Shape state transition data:
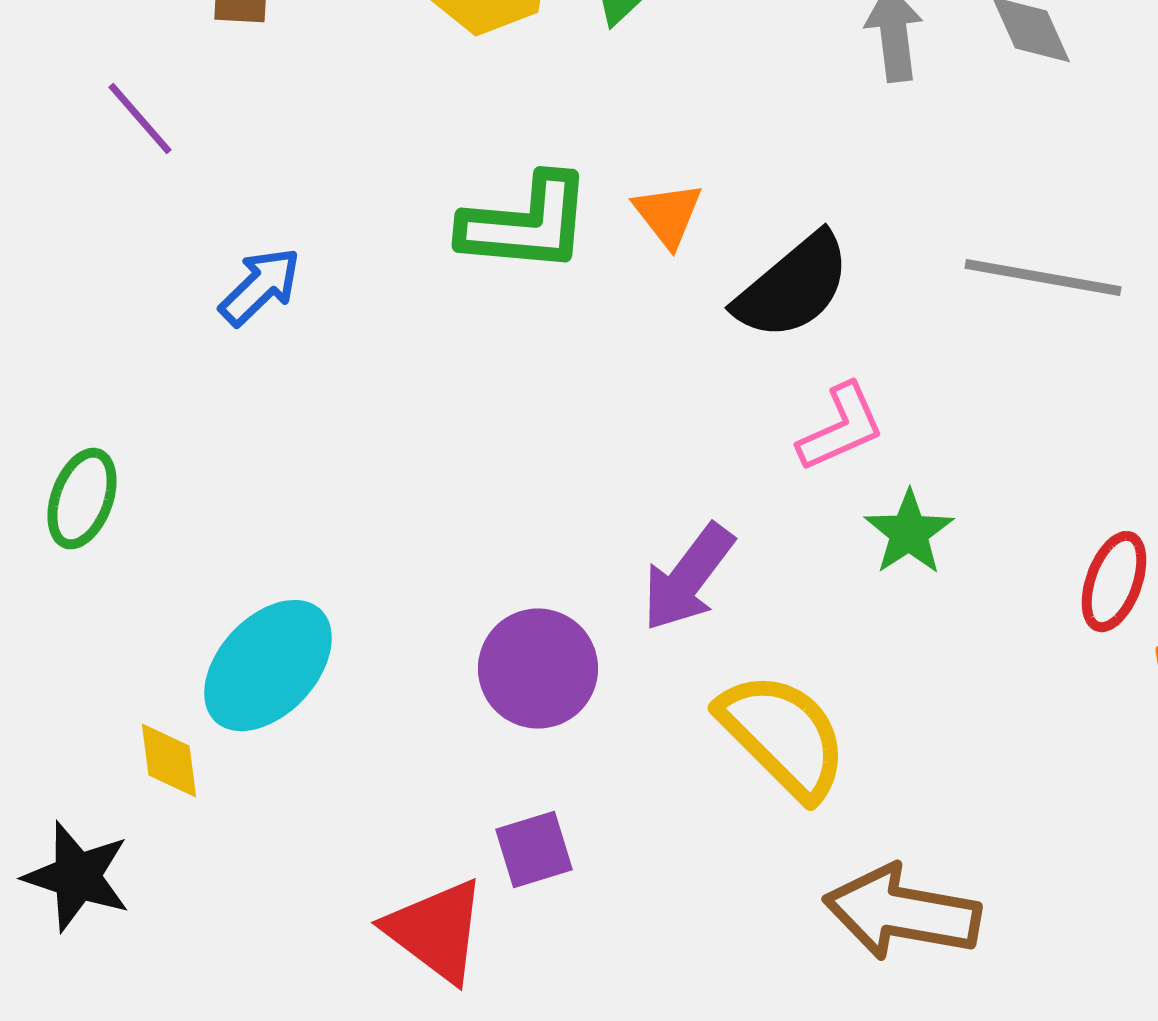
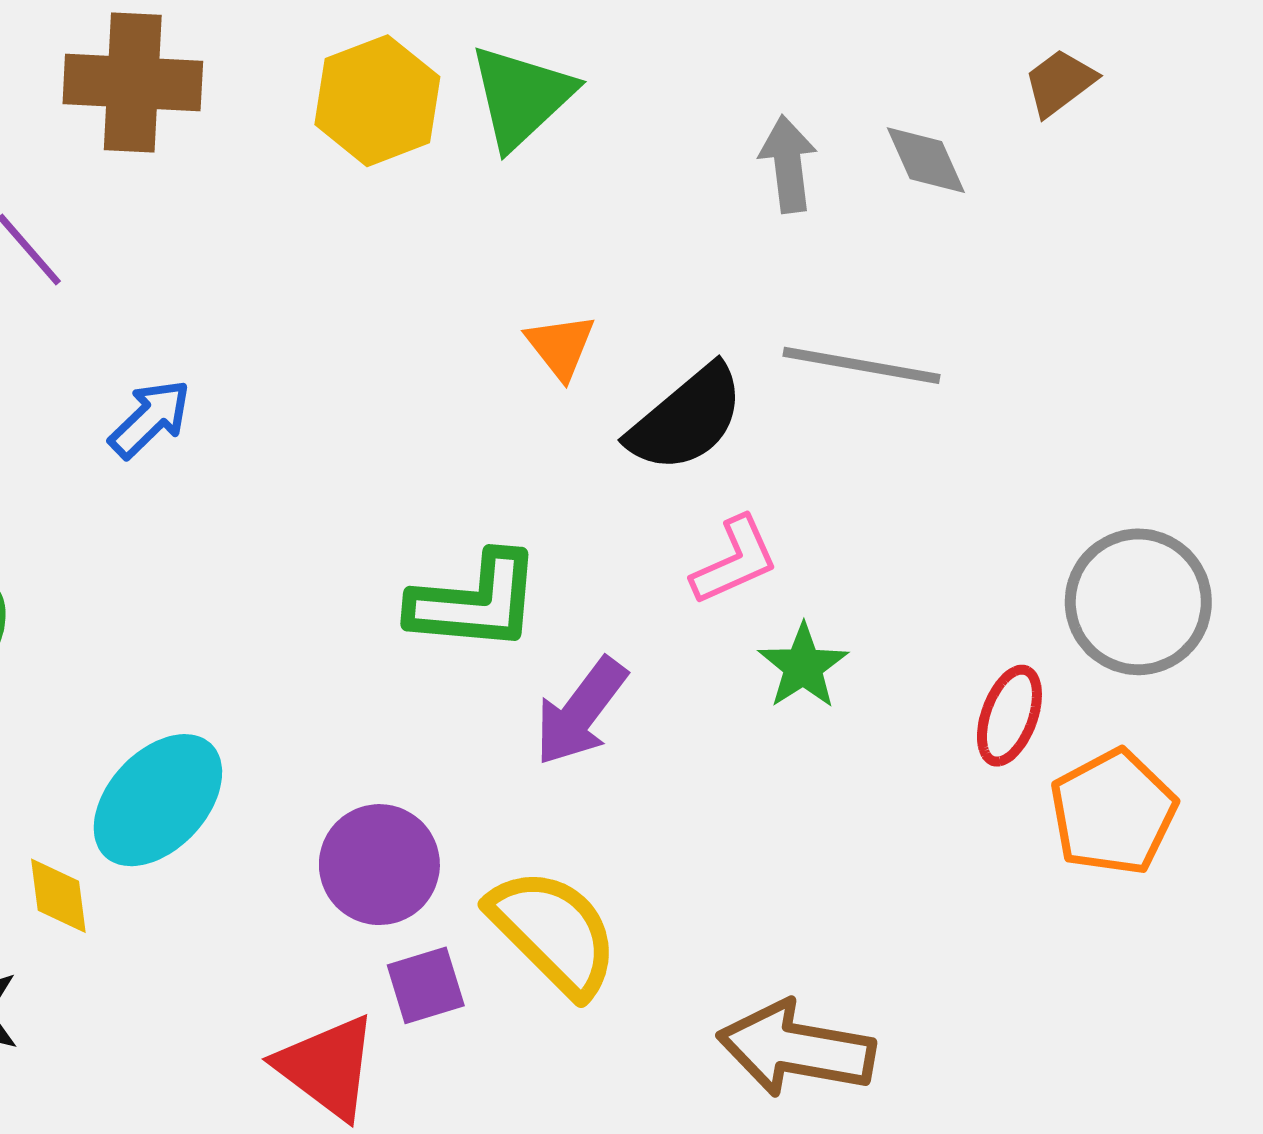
green L-shape: (526, 224) -> (475, 602), moved
gray line: (1043, 278) -> (862, 365), moved
purple circle: (538, 669) -> (379, 865), moved
yellow semicircle: (783, 736) -> (554, 932), moved

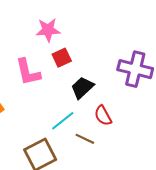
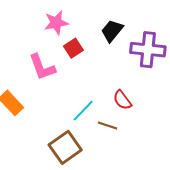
black trapezoid: (82, 88) -> (112, 31), moved

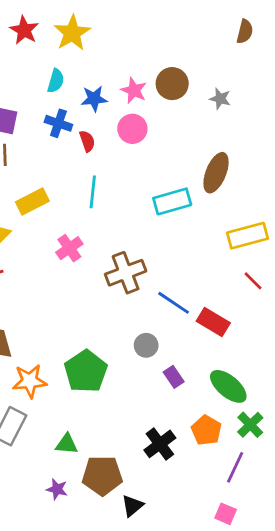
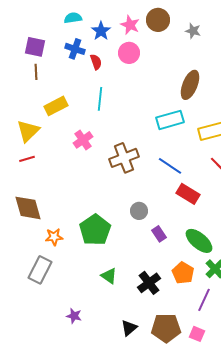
cyan semicircle: (56, 81) -> (73, 18), turned -114
blue star: (94, 99) -> (101, 31), turned -30
cyan rectangle: (172, 201) -> (170, 120), moved
blue line: (174, 303) -> (170, 166), moved
orange star: (30, 381) -> (54, 237), size x0.7
green triangle: (67, 444) -> (109, 276), moved, turned 30
brown pentagon: (102, 475) -> (166, 328), moved

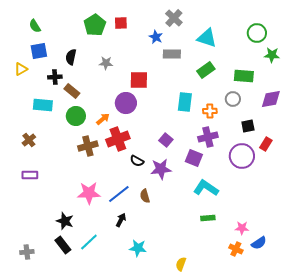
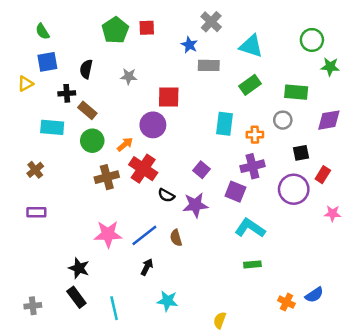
red cross: (118, 139) -> (143, 169), turned -35
pink star: (242, 228) -> (333, 214), moved
cyan line: (89, 242) -> (114, 308), moved, turned -60

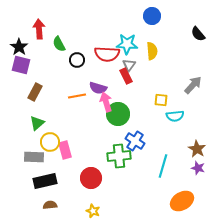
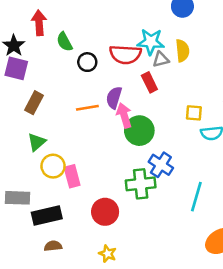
gray triangle: (129, 65) -> (161, 60), moved, turned 40
purple semicircle: (98, 88) -> (114, 98), turned 90
gray rectangle: (34, 157) -> (18, 198), moved

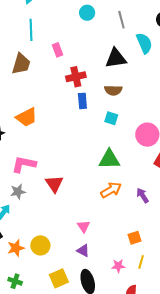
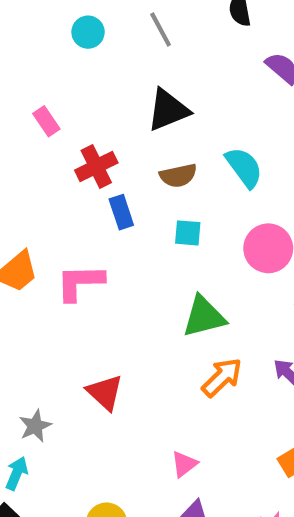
cyan semicircle: (144, 43) -> (244, 167), moved
pink L-shape: (24, 164) -> (80, 282), moved
pink triangle: (84, 226) -> (184, 464), turned 40

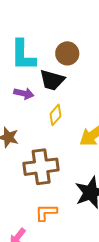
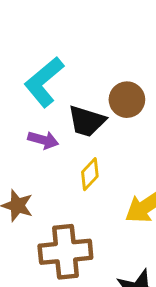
brown circle: (67, 53) -> (127, 100), moved
cyan L-shape: (23, 55) -> (44, 82), turned 48

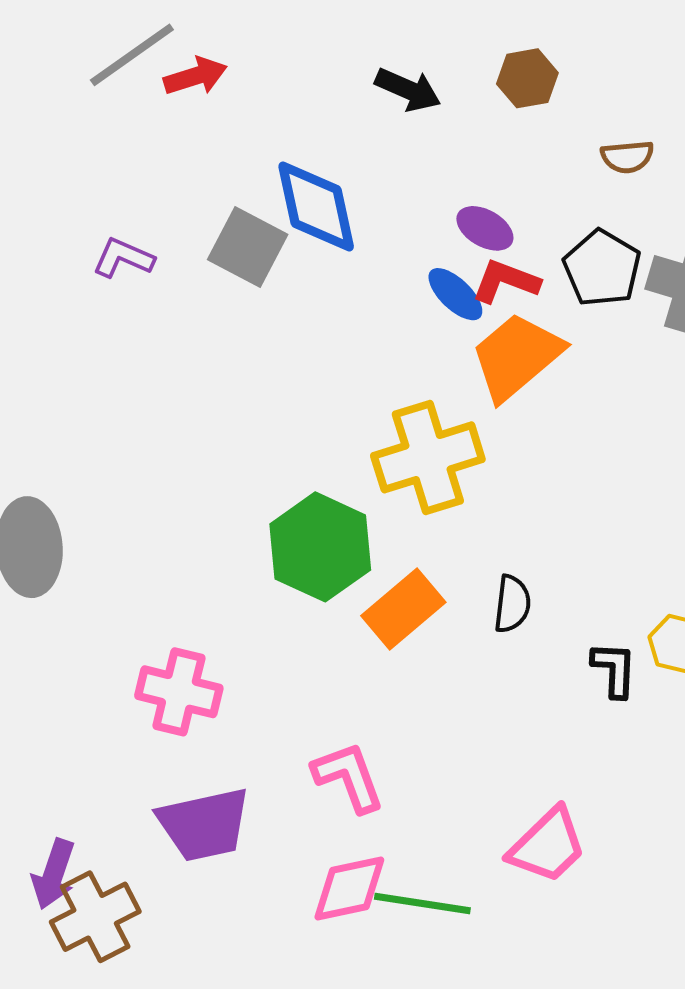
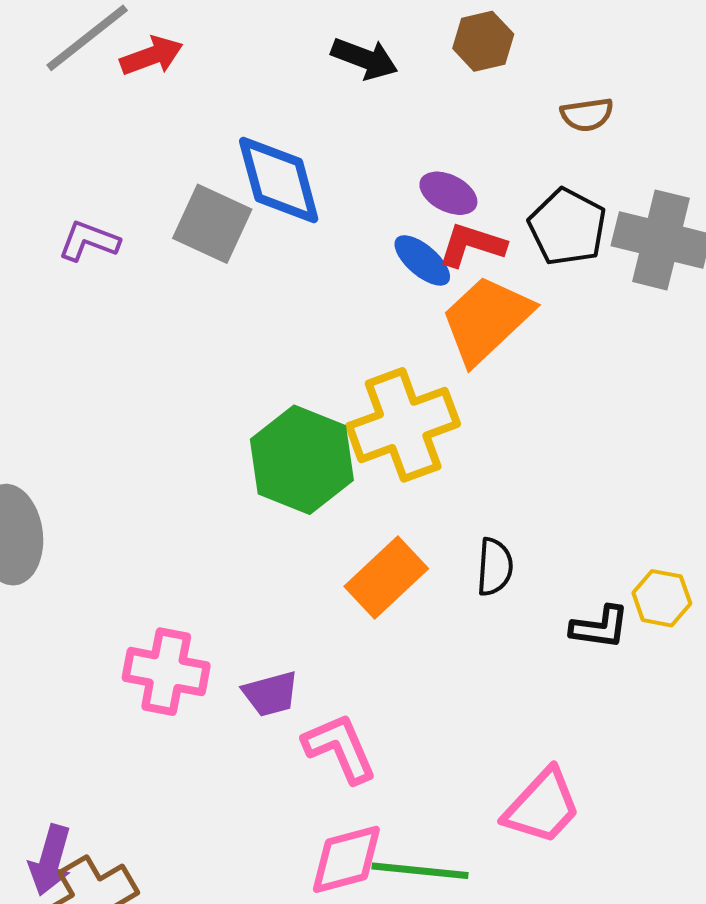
green hexagon: (320, 547) -> (302, 460), moved
black L-shape: (614, 669) -> (600, 627), turned 98
purple trapezoid: (204, 824) -> (271, 694), moved, size x0.6

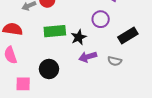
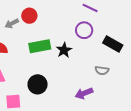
black rectangle: (128, 36) -> (113, 44), turned 66
purple arrow: (88, 57) -> (84, 93), moved

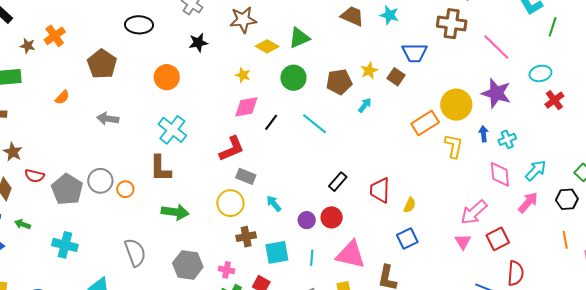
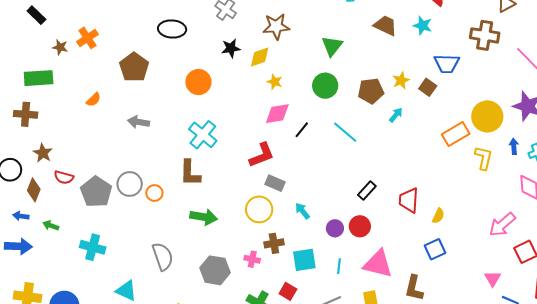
green triangle: (299, 38) -> (332, 46), turned -30
yellow diamond: (267, 46) -> (260, 57), moved, turned -50
pink triangle: (463, 242) -> (493, 279), moved
pink cross: (227, 270) -> (252, 259), moved

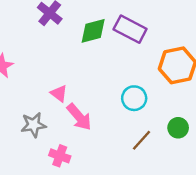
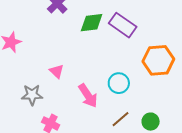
pink arrow: (79, 117) -> (88, 96), moved
green circle: (178, 128) -> (151, 122), moved

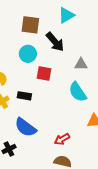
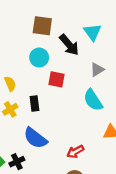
cyan triangle: (66, 15) -> (92, 32), moved, turned -36
gray triangle: (81, 64) -> (97, 70), turned -32
black rectangle: (24, 96) -> (35, 103), turned 72

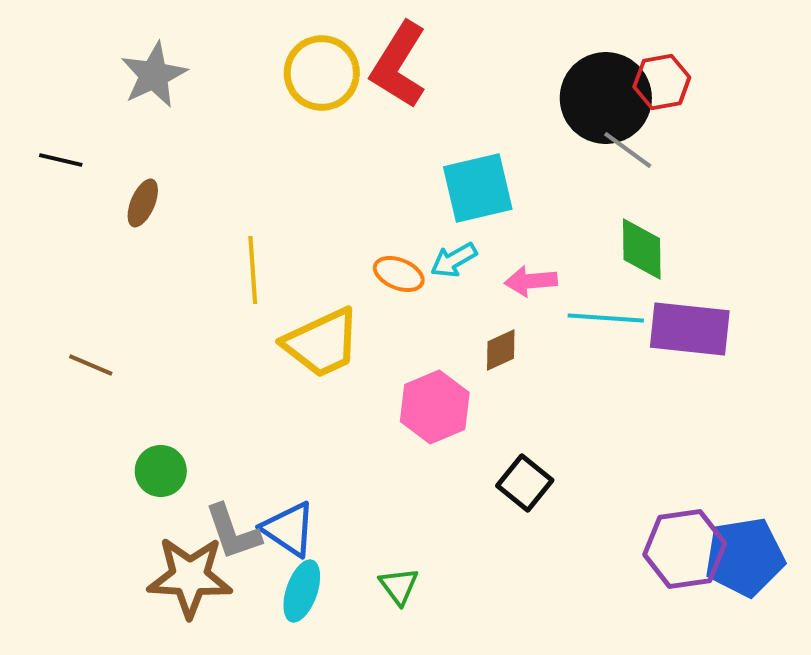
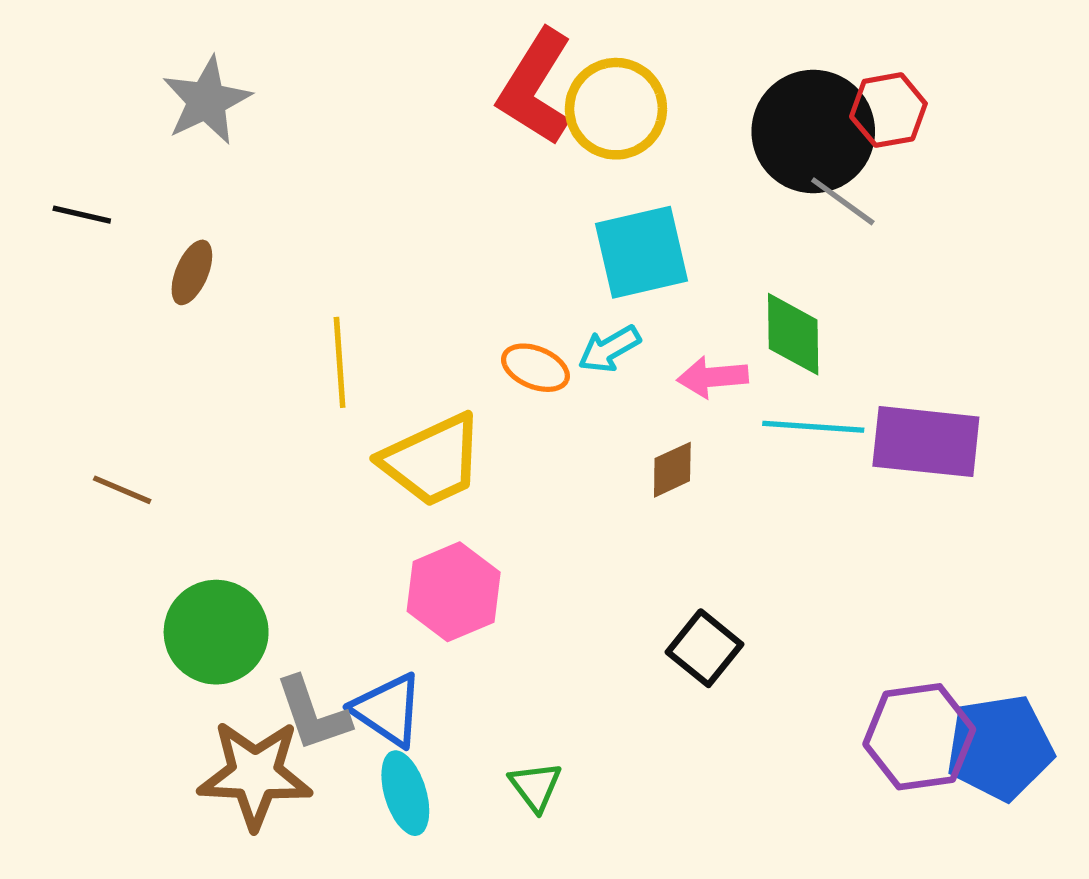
yellow circle: (322, 73) -> (616, 109), moved
green diamond: (642, 249) -> (793, 334), moved
pink hexagon: (435, 407) -> (454, 592), moved
green circle: (161, 471) -> (216, 632), size x1.5
cyan ellipse: (302, 591) -> (405, 793), turned -36

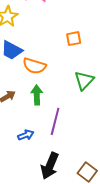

**Assigned task:** When copying the records, reproduce every entry exactly and omit all pictures.

**Written answer:**
green L-shape: (526, 224) -> (475, 602), moved
gray line: (1043, 278) -> (862, 365), moved
purple circle: (538, 669) -> (379, 865), moved
yellow semicircle: (783, 736) -> (554, 932), moved

black trapezoid: (82, 88) -> (112, 31), moved

cyan semicircle: (56, 81) -> (73, 18), turned -114
blue star: (94, 99) -> (101, 31), turned -30
cyan rectangle: (172, 201) -> (170, 120), moved
blue line: (174, 303) -> (170, 166), moved
orange star: (30, 381) -> (54, 237), size x0.7
green triangle: (67, 444) -> (109, 276), moved, turned 30
brown pentagon: (102, 475) -> (166, 328), moved

red cross: (118, 139) -> (143, 169), turned -35
pink star: (242, 228) -> (333, 214), moved
cyan line: (89, 242) -> (114, 308), moved, turned -60

gray triangle: (129, 65) -> (161, 60), moved, turned 40
purple semicircle: (98, 88) -> (114, 98), turned 90
gray rectangle: (34, 157) -> (18, 198), moved

cyan semicircle: (144, 43) -> (244, 167), moved
pink L-shape: (24, 164) -> (80, 282), moved
pink triangle: (84, 226) -> (184, 464), turned 40

brown circle: (67, 53) -> (127, 100), moved
cyan L-shape: (23, 55) -> (44, 82), turned 48

green hexagon: (320, 547) -> (302, 460), moved
black L-shape: (614, 669) -> (600, 627), turned 98
purple trapezoid: (204, 824) -> (271, 694), moved, size x0.6

black rectangle: (128, 36) -> (113, 44), turned 66
purple arrow: (88, 57) -> (84, 93), moved

green triangle: (299, 38) -> (332, 46), turned -30
yellow diamond: (267, 46) -> (260, 57), moved, turned -50
pink triangle: (463, 242) -> (493, 279), moved
pink cross: (227, 270) -> (252, 259), moved

pink arrow: (79, 117) -> (88, 96), moved
green circle: (178, 128) -> (151, 122), moved

cyan triangle: (66, 15) -> (92, 32), moved, turned -36
gray triangle: (81, 64) -> (97, 70), turned -32
black rectangle: (24, 96) -> (35, 103), turned 72

yellow circle: (322, 73) -> (616, 109), moved
green diamond: (642, 249) -> (793, 334), moved
pink hexagon: (435, 407) -> (454, 592), moved
green circle: (161, 471) -> (216, 632), size x1.5
cyan ellipse: (302, 591) -> (405, 793), turned -36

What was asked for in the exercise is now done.